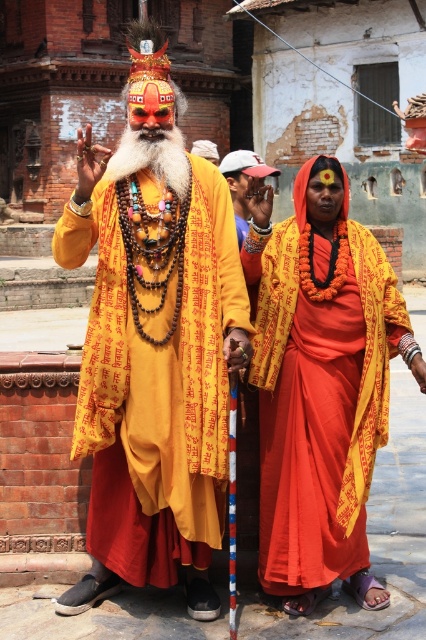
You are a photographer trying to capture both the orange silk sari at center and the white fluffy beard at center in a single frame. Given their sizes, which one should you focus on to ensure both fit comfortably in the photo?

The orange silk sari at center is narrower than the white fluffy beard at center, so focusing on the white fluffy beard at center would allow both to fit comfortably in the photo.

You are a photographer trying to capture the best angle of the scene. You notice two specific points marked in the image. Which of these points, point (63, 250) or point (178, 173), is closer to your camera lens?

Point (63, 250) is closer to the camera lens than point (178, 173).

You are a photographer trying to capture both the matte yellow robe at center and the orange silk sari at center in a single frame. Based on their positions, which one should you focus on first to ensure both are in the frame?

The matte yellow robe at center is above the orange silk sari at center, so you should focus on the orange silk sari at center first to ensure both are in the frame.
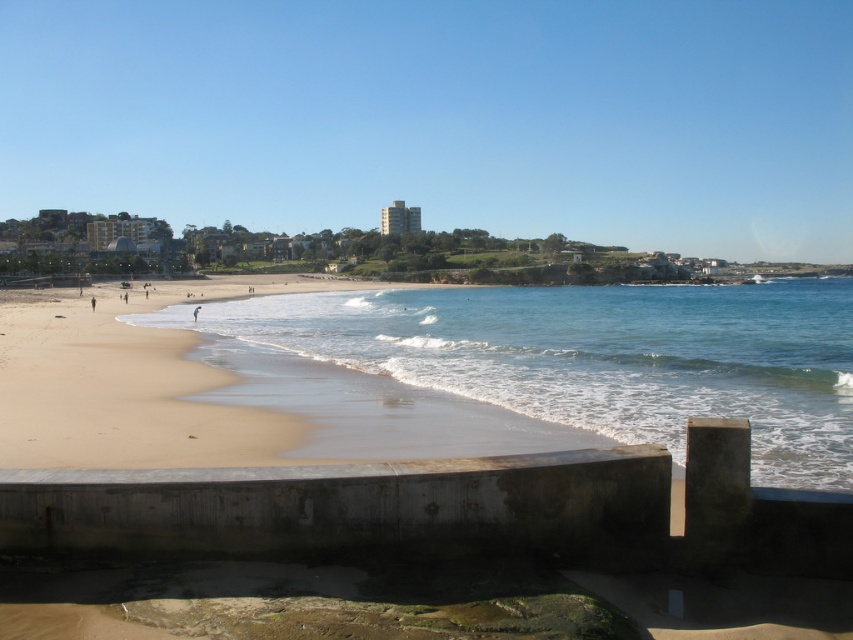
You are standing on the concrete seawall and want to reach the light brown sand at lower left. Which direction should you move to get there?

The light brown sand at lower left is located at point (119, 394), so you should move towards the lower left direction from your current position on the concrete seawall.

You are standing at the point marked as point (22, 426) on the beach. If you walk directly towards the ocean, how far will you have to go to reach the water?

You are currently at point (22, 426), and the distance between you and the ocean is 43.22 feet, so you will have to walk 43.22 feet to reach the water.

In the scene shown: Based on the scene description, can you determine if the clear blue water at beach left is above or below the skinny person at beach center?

**Set task**
Copy out everything in the listing from the line containing "You are currently" down through its final line, reproducing each line without changes.

**Result for this exercise**
You are currently at point (22, 426), and the distance between you and the ocean is 43.22 feet, so you will have to walk 43.22 feet to reach the water.

In the scene shown: Based on the scene description, can you determine if the clear blue water at beach left is above or below the skinny person at beach center?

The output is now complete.